**EXERCISE BRIEF:** Give the number of lines in the data below where the word "removed" appears, and nothing besides.

**THE DATA:**

------------------------------------------------------------

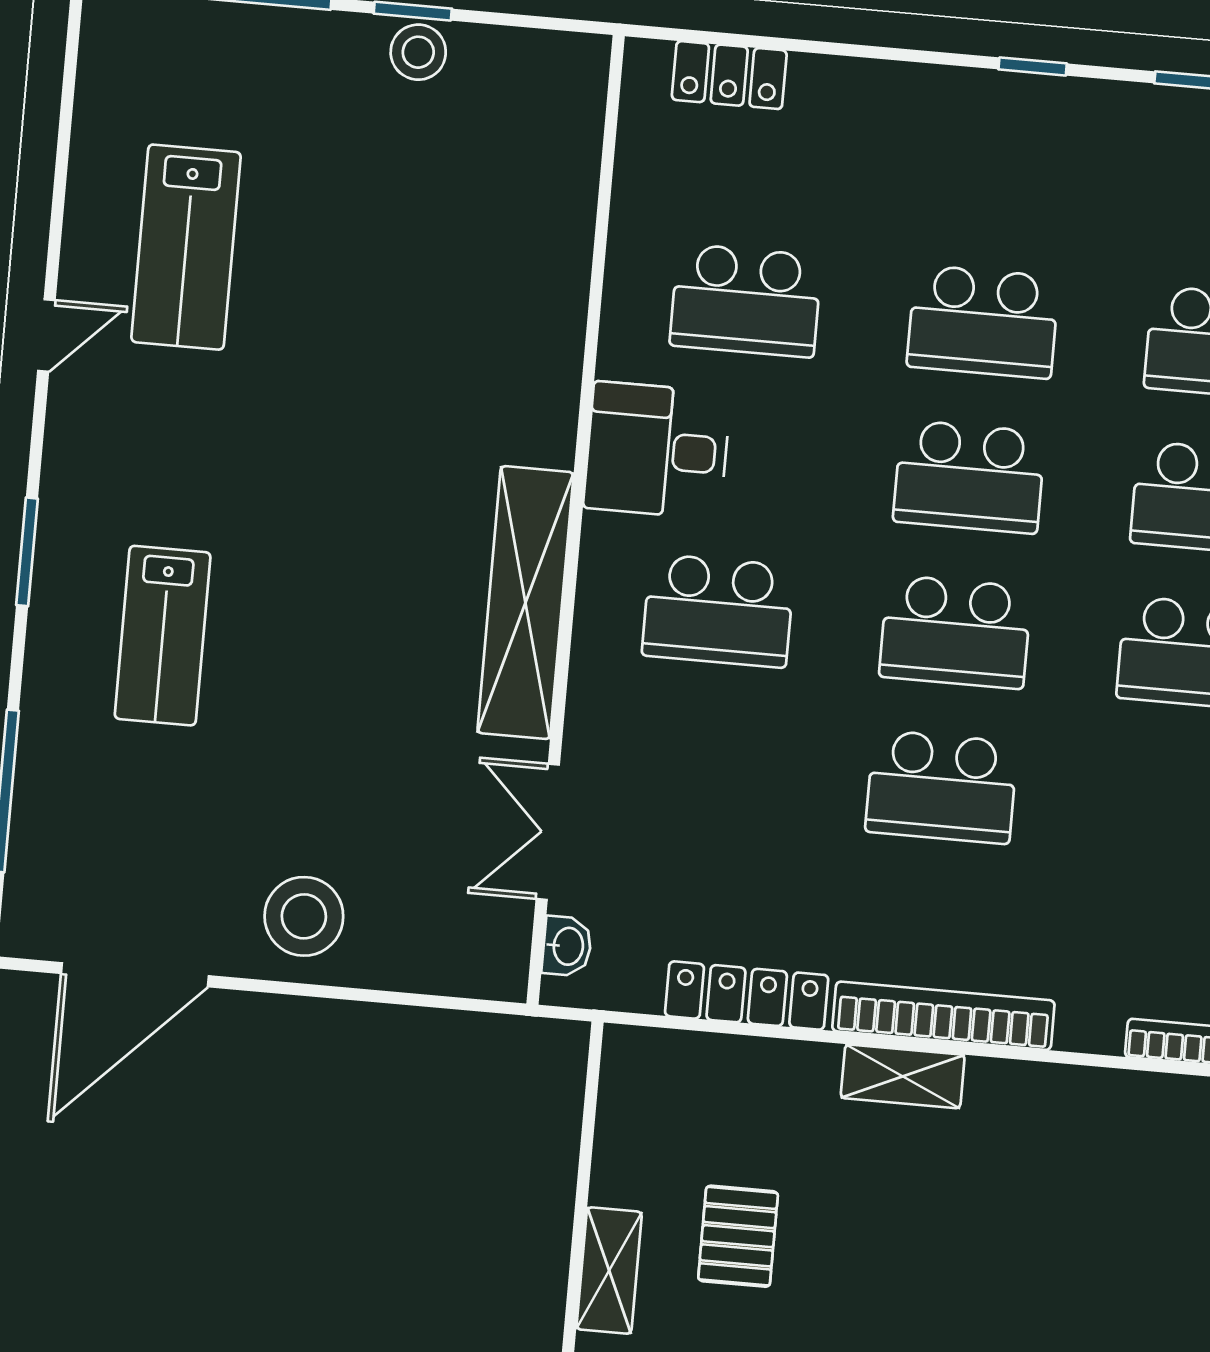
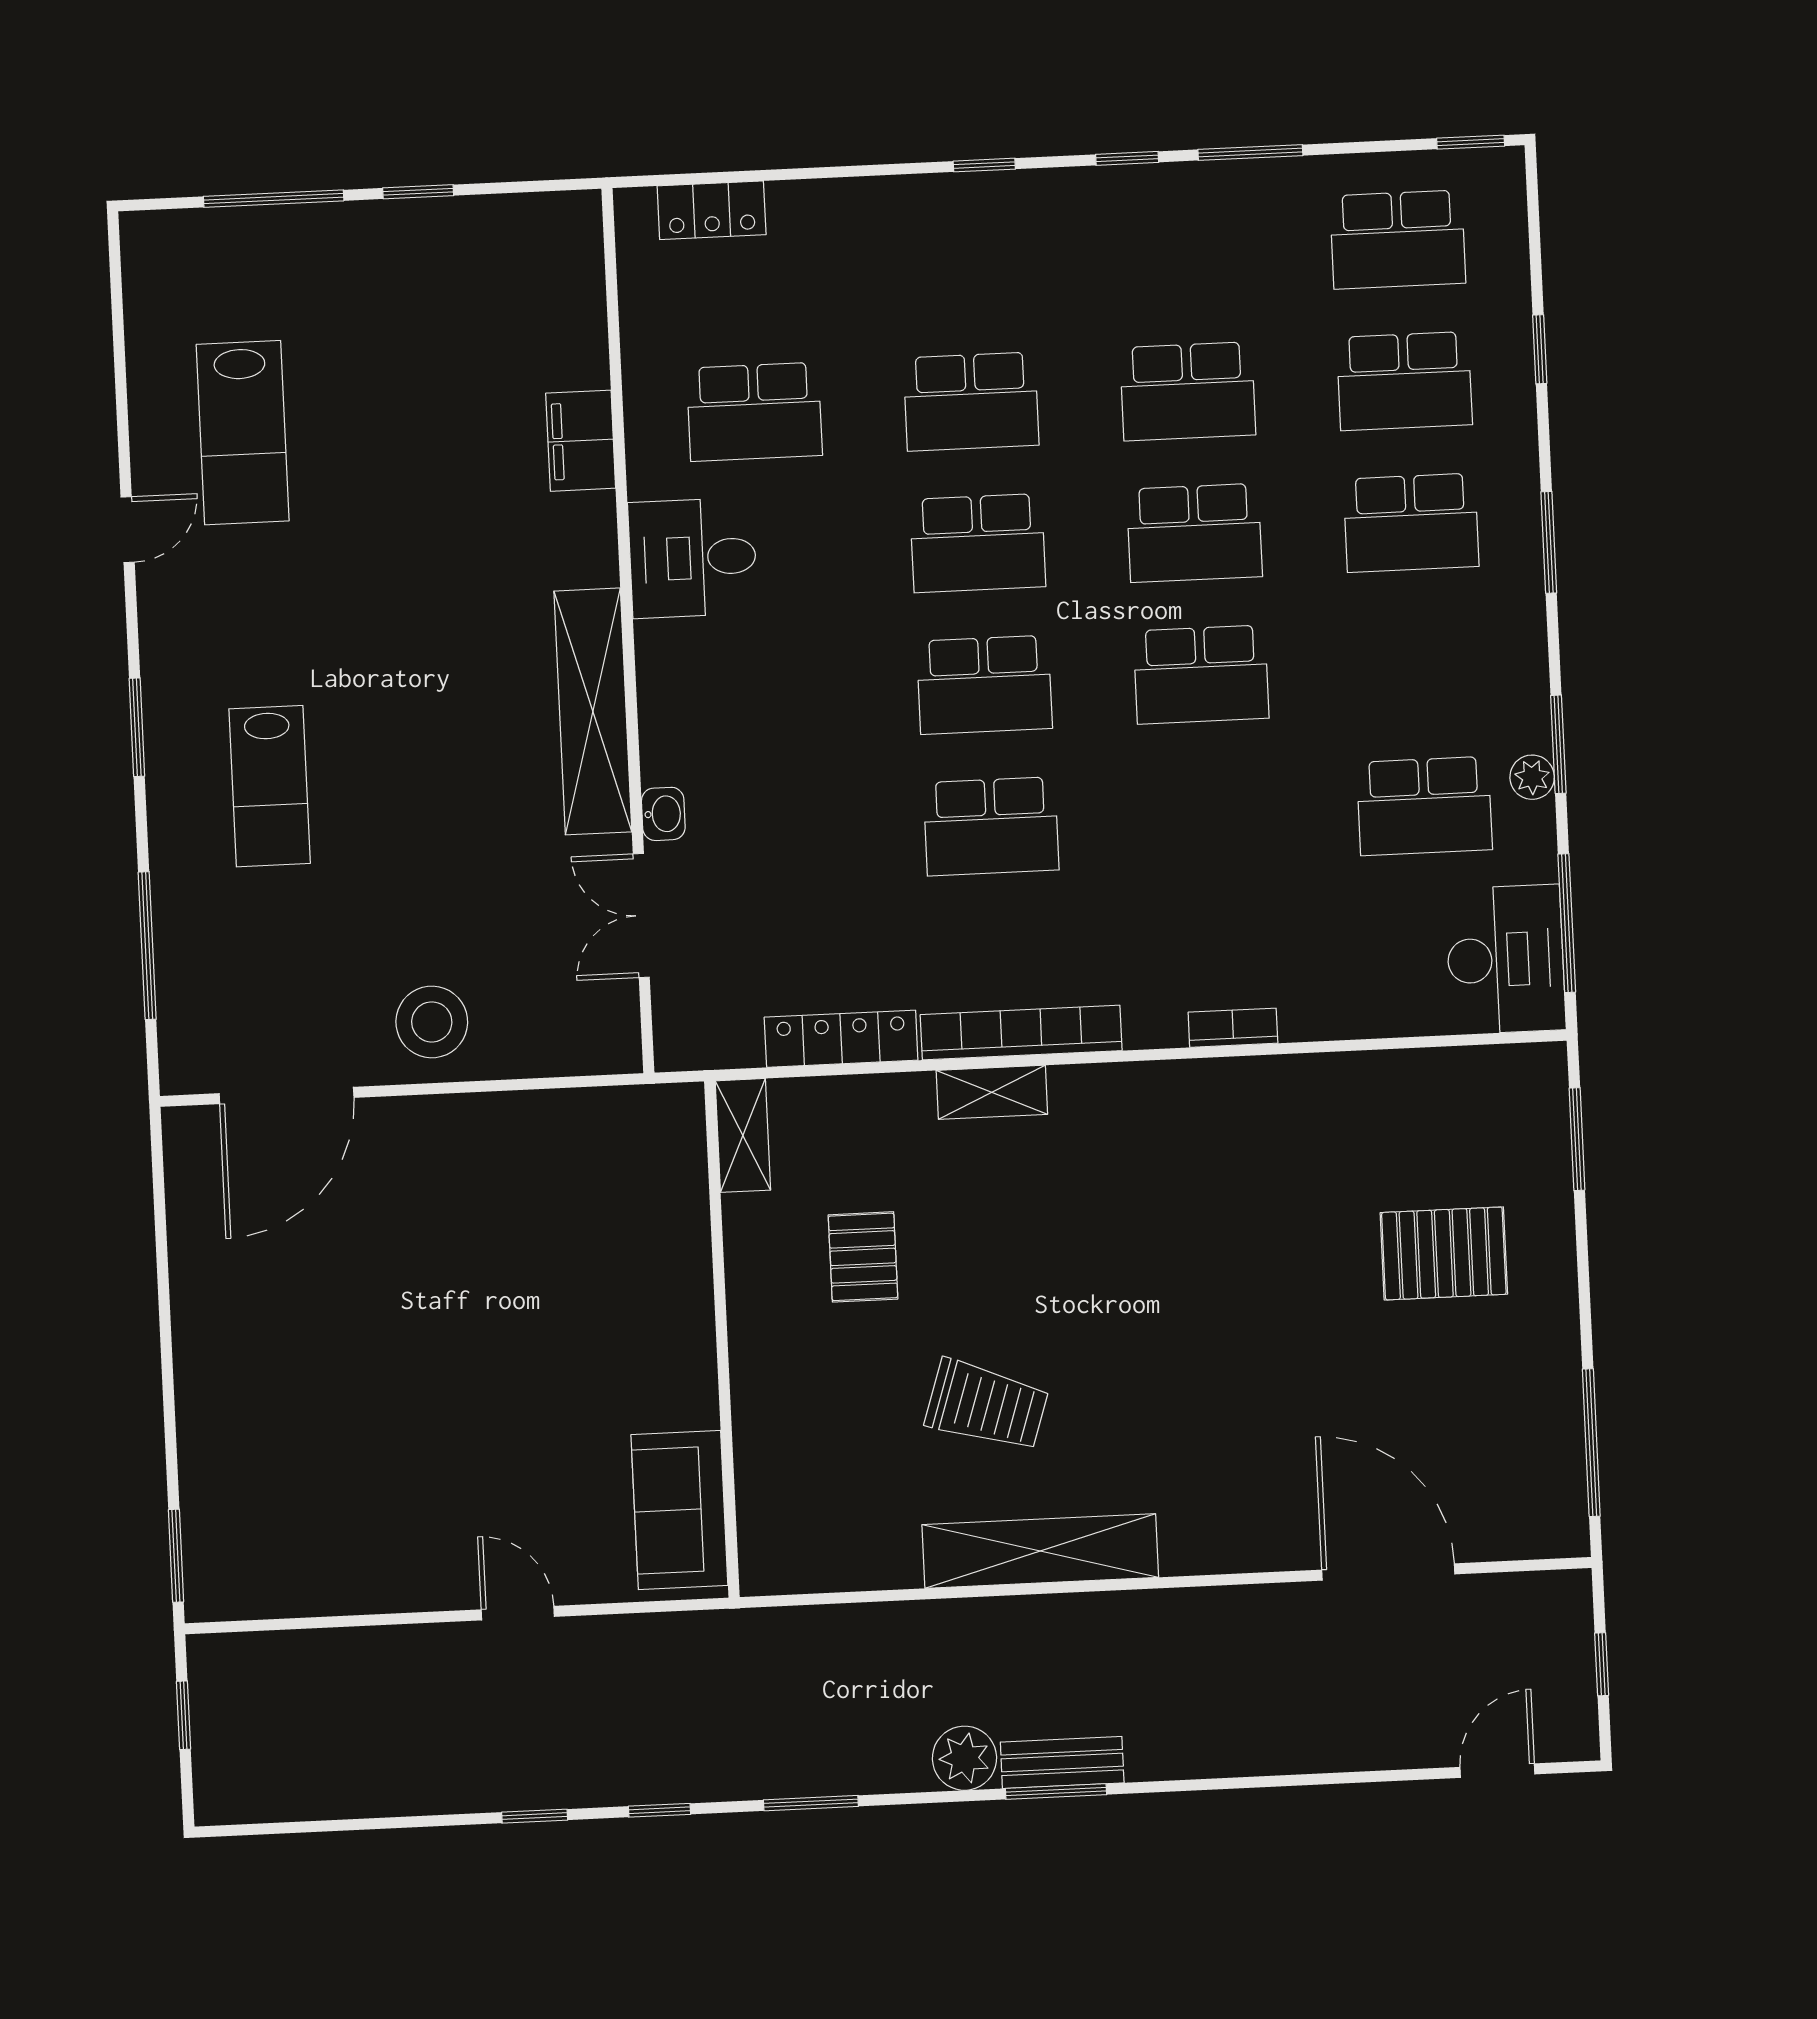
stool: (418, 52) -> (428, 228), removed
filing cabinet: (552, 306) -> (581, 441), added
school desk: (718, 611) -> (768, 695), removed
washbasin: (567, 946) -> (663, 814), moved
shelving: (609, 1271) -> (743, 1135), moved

------------------------------------------------------------

**ANSWER SPACE:** 2